Start of Provided data

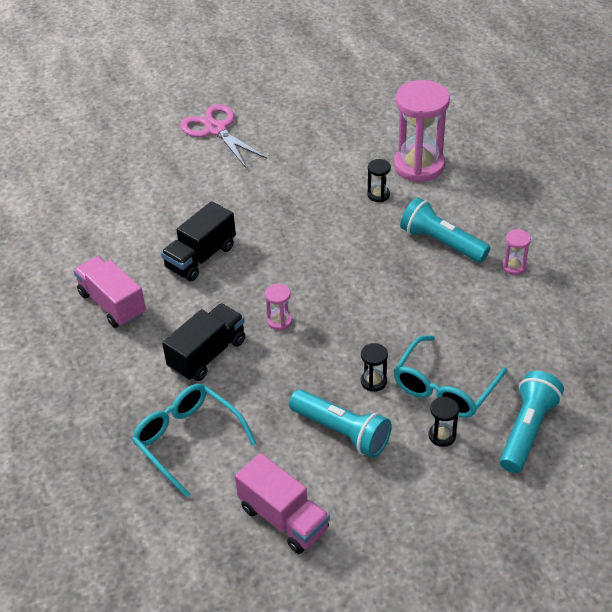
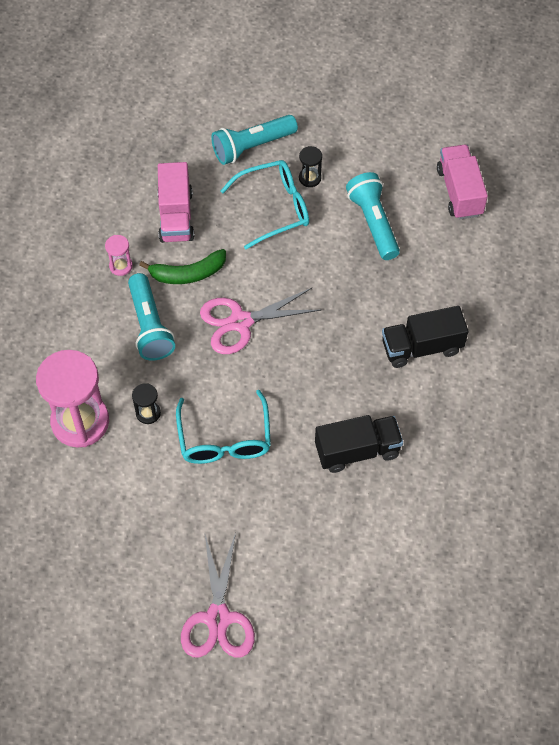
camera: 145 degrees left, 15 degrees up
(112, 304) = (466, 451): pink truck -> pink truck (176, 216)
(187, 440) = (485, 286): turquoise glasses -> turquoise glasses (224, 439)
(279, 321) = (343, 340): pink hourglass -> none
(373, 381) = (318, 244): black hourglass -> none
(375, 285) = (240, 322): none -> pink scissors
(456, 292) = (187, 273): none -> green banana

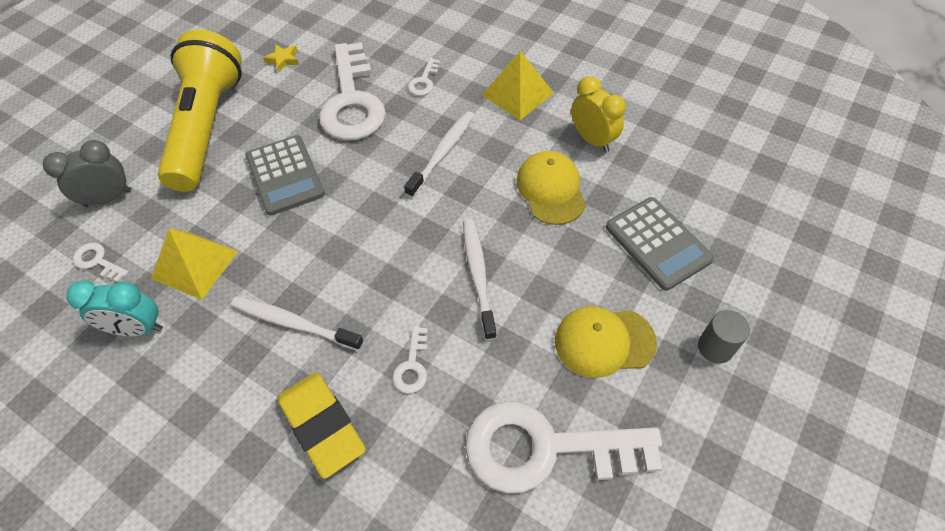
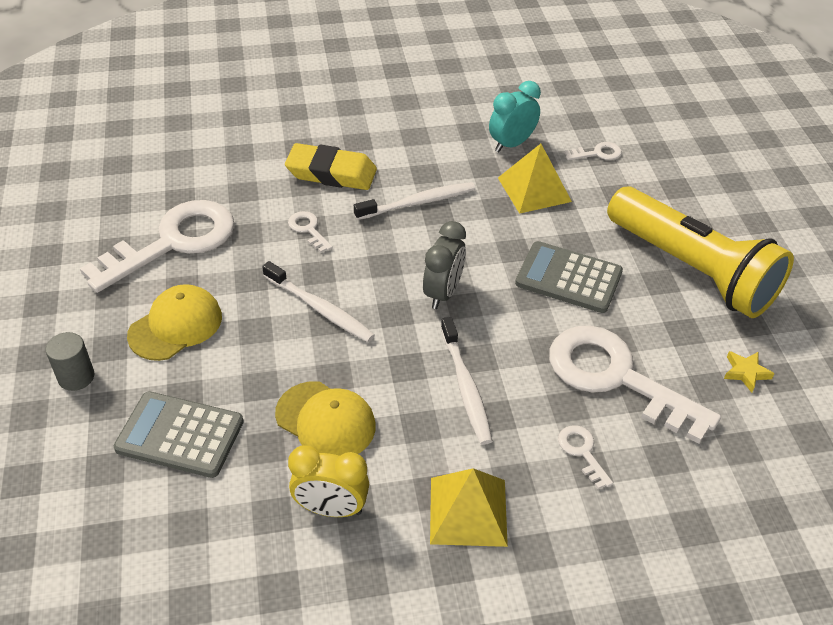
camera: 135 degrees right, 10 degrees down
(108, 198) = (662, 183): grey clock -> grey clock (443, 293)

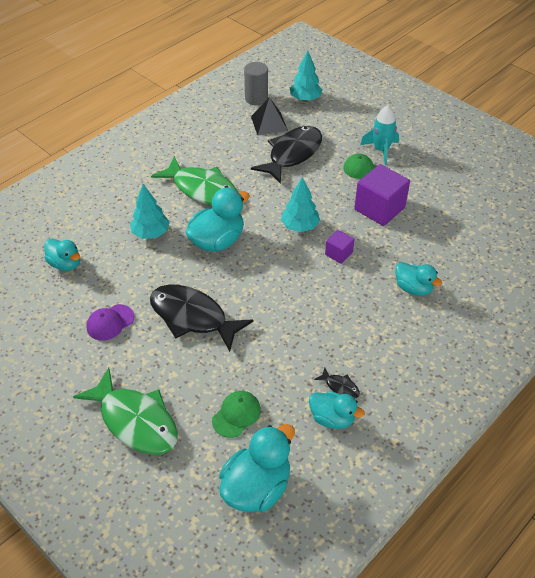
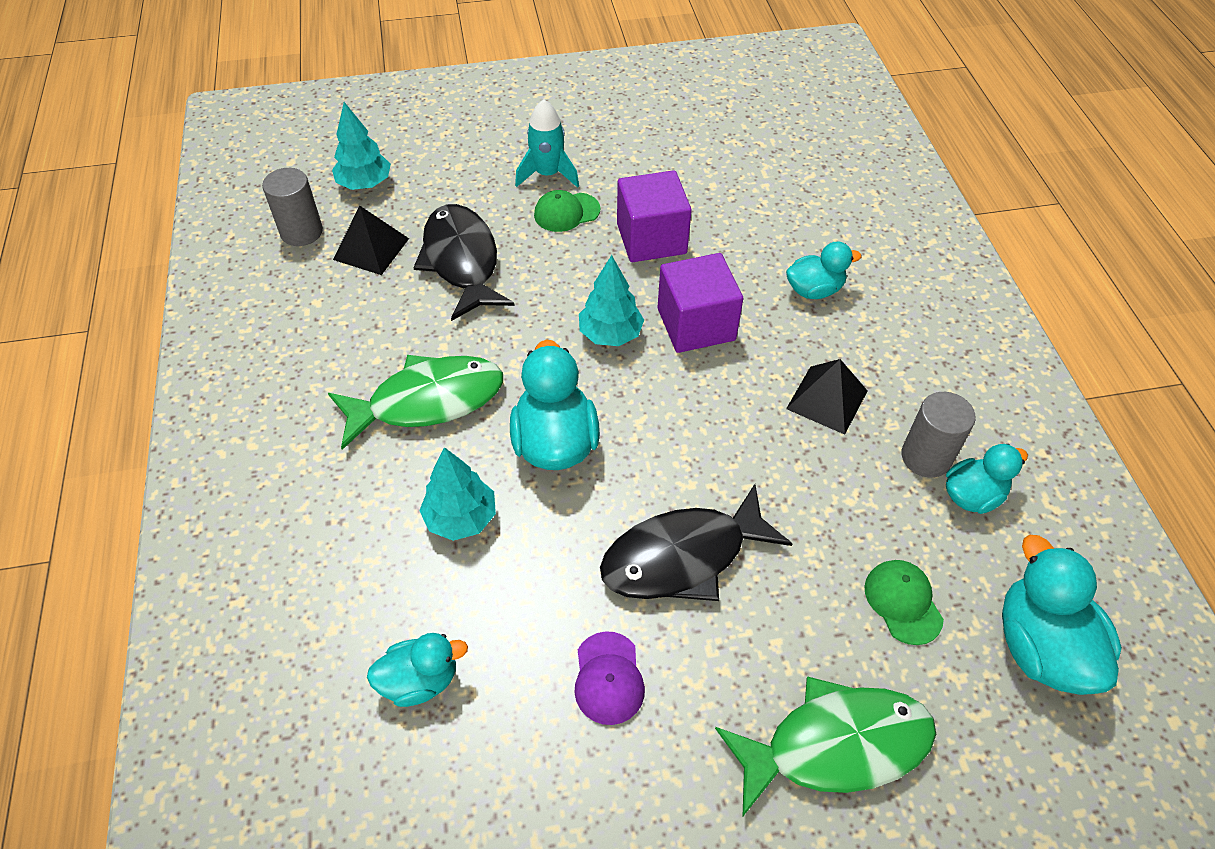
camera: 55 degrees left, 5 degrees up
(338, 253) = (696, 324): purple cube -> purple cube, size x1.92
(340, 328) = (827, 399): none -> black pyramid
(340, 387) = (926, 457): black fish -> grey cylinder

End of Provided data

#### Problem description:
From the records above, copy every line that includes the word "grey".

#### Answer space:
(108, 198) = (662, 183): grey clock -> grey clock (443, 293)
(340, 387) = (926, 457): black fish -> grey cylinder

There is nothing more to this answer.